> [YOUR OBJECTIVE] The full listing, returned exactly and free of pictures, is the expected answer.

> [SOURCE DATA]
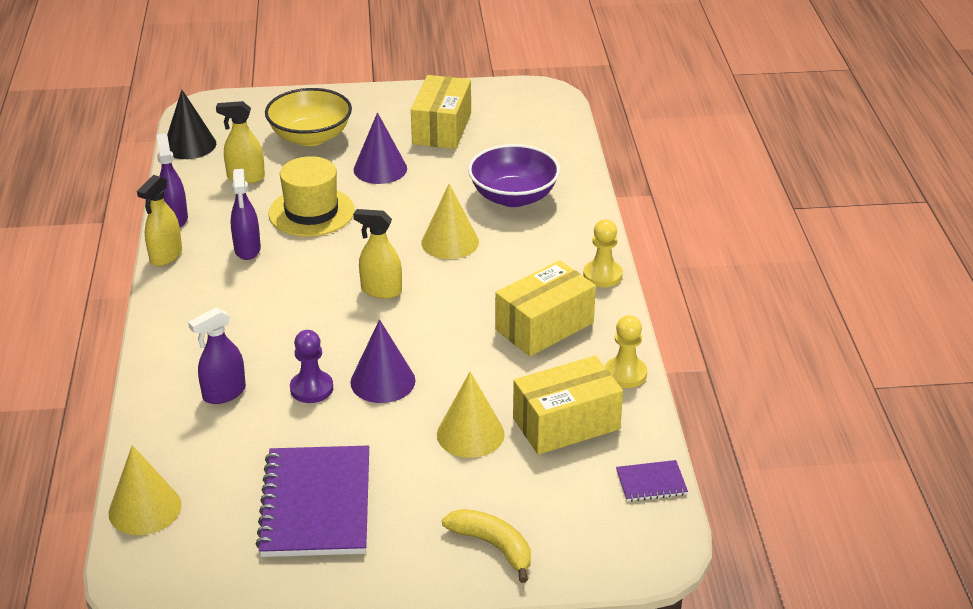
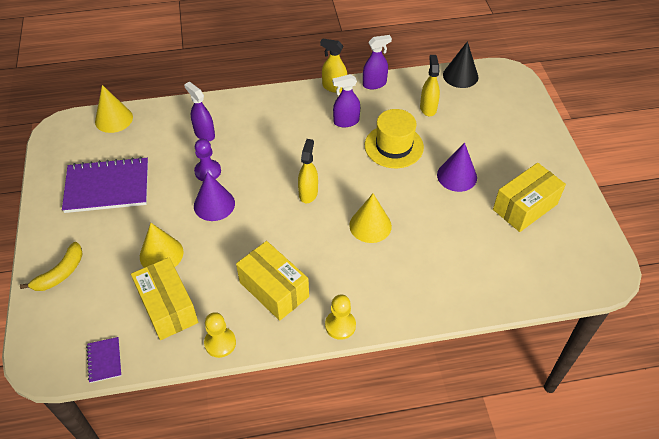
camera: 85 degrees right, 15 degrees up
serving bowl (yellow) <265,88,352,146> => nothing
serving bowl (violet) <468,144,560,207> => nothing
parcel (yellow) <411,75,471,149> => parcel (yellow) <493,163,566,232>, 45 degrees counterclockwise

> [ANSWER FOR THIS EXERCISE]
camera: 85 degrees right, 15 degrees up
serving bowl (yellow) <265,88,352,146> => nothing
serving bowl (violet) <468,144,560,207> => nothing
parcel (yellow) <411,75,471,149> => parcel (yellow) <493,163,566,232>, 45 degrees counterclockwise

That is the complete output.